> _Work to be completed_
Your answer consists of the lines in the data that contain "pierścień". Copy each of them.

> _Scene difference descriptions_
----------------------------------------

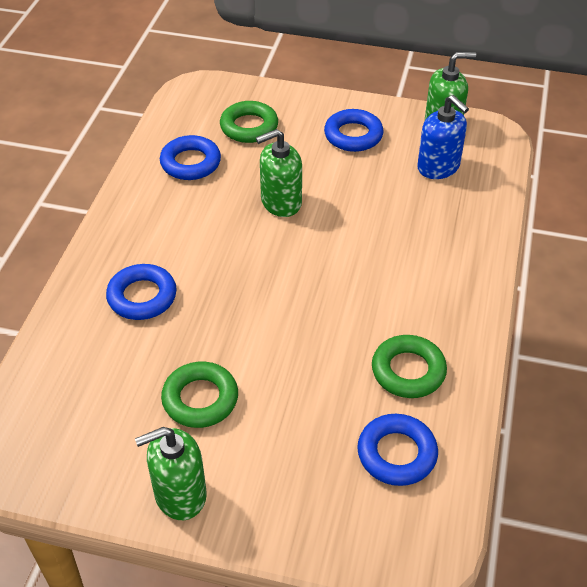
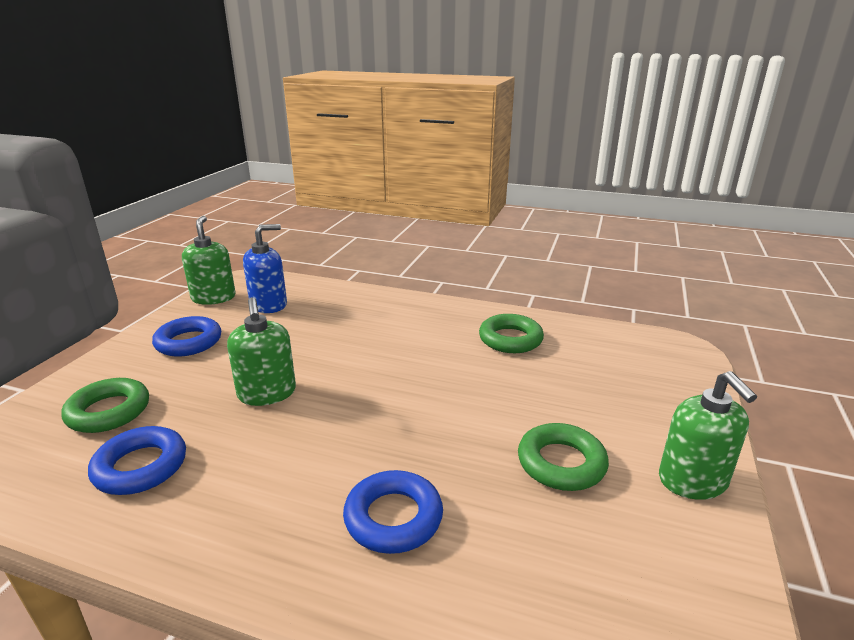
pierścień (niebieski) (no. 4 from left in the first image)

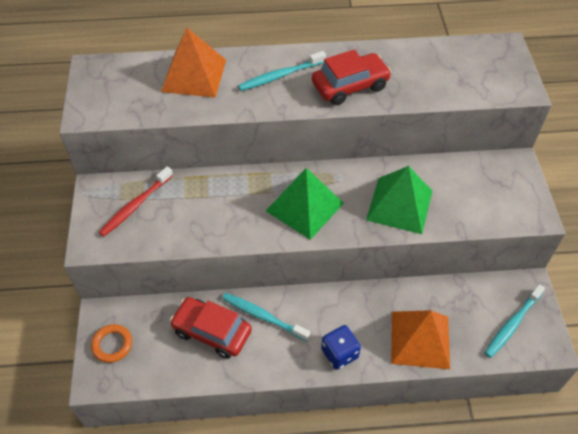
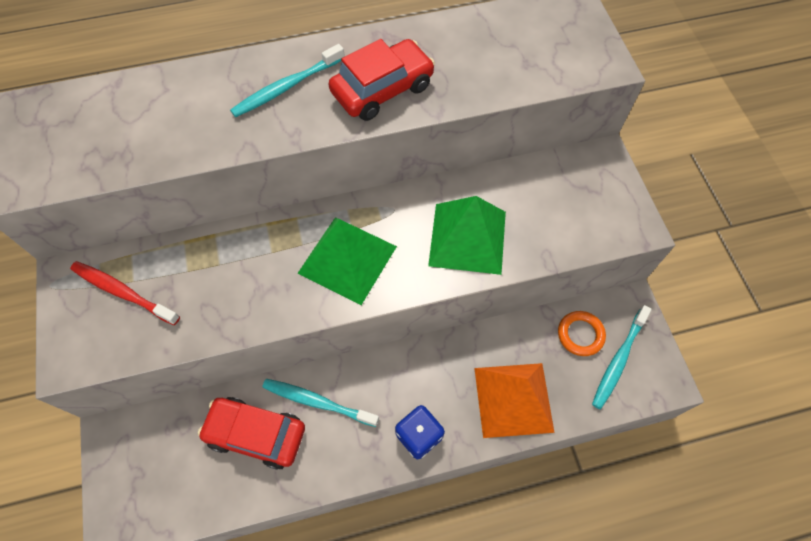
piramida (pomarańczowy) (no. 1 from left in the first image)
szczoteczka do zębów (czerwony)
pierścień (pomarańczowy)

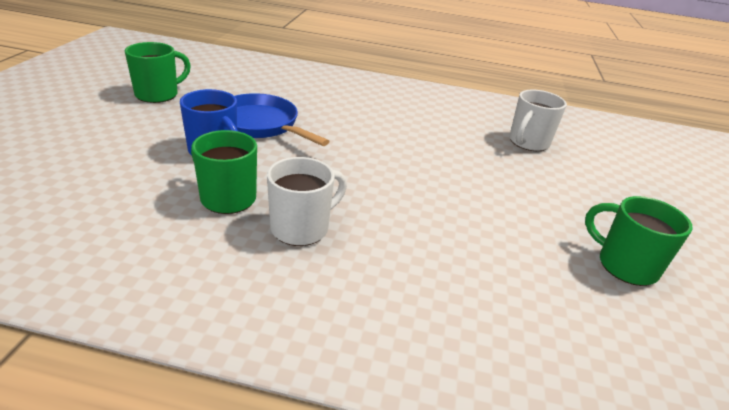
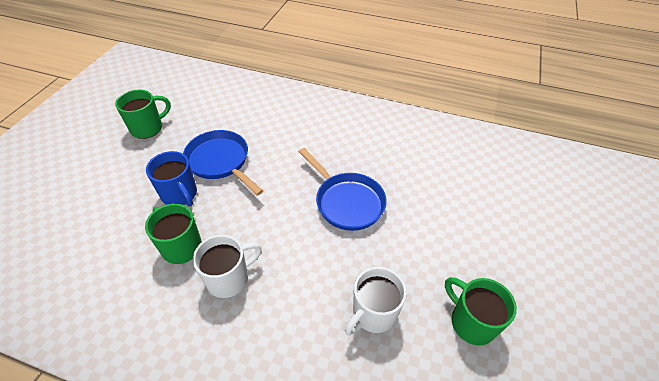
kubek (biały) (no. 2 from left)
patelnia (niebieski) (no. 2 from left)

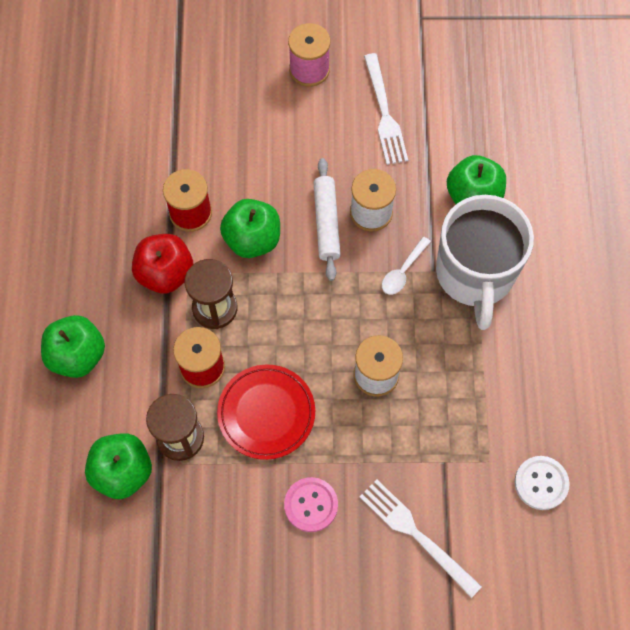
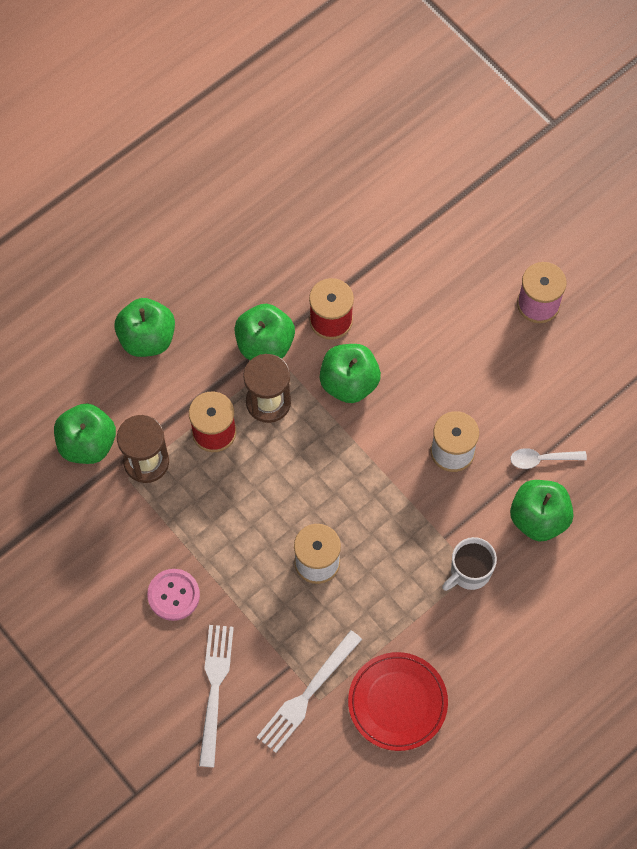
widelec (biały) (no. 2 from left)
wałek do ciasta (biały)
kubek (biały)
jabłko (zielony) (no. 3 from left)
łyżka (biały)
talerz (czerwony)
guzik (biały)

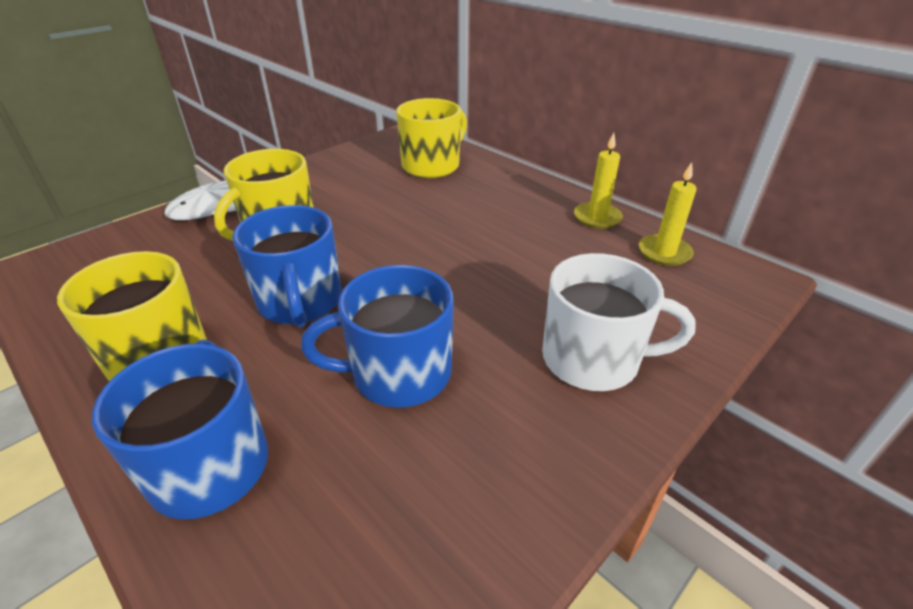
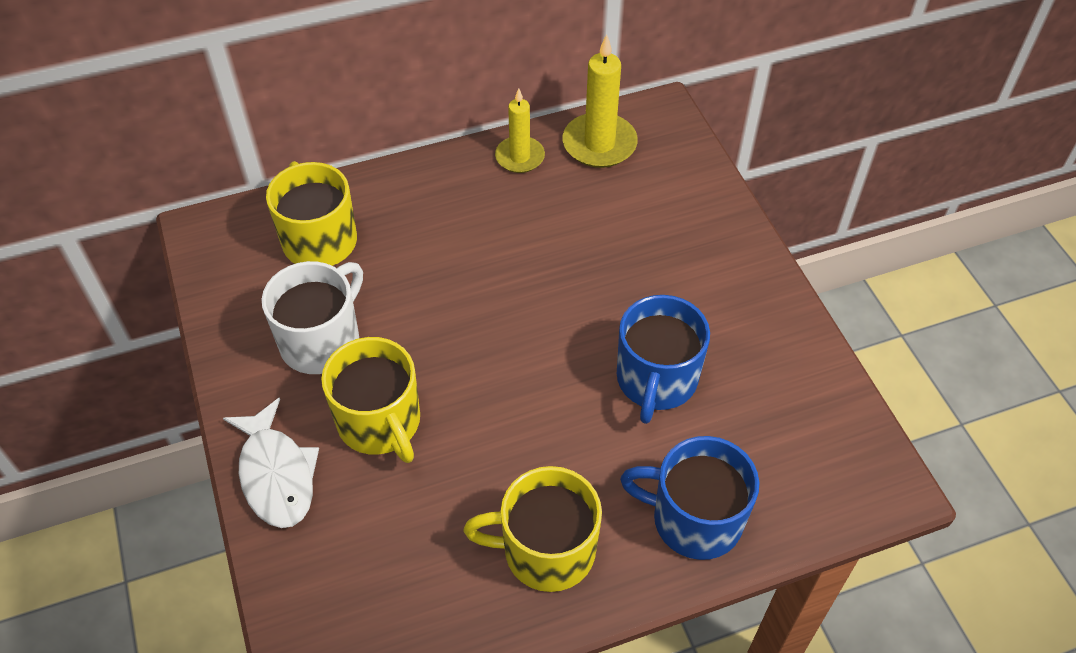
świeca (żółty) (no. 2 from left)
kubek (niebieski) (no. 2 from left in the first image)
kubek (biały)

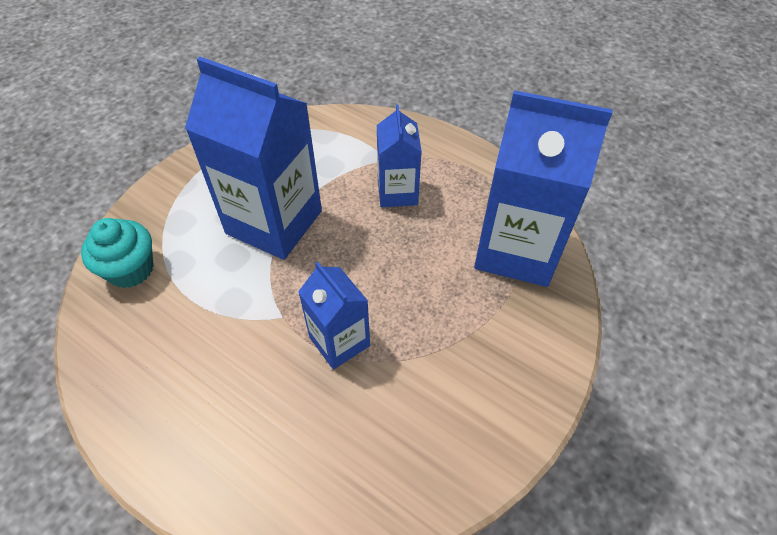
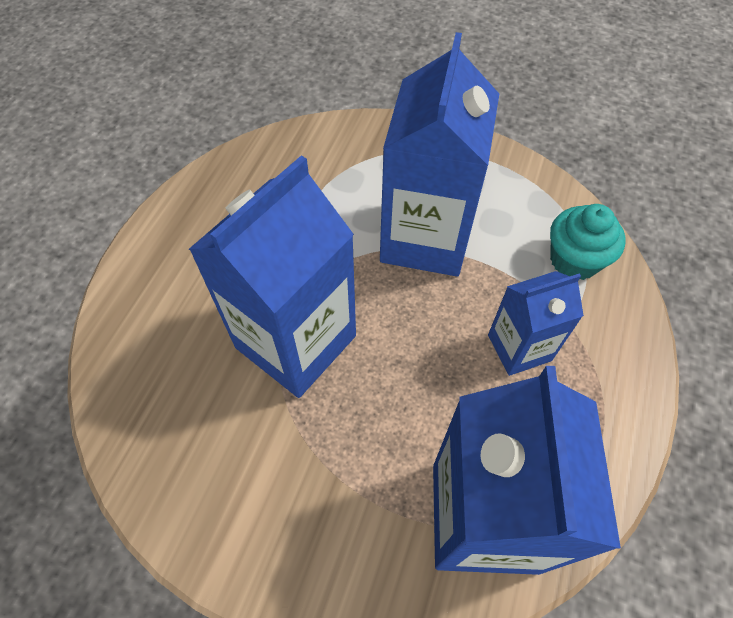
muffinka (turkusowy)
karton mleka (niebieski) (no. 1 from left)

----------------------------------------

> _Answer to this exercise_
pierścień (niebieski) (no. 4 from left in the first image)
pierścień (pomarańczowy)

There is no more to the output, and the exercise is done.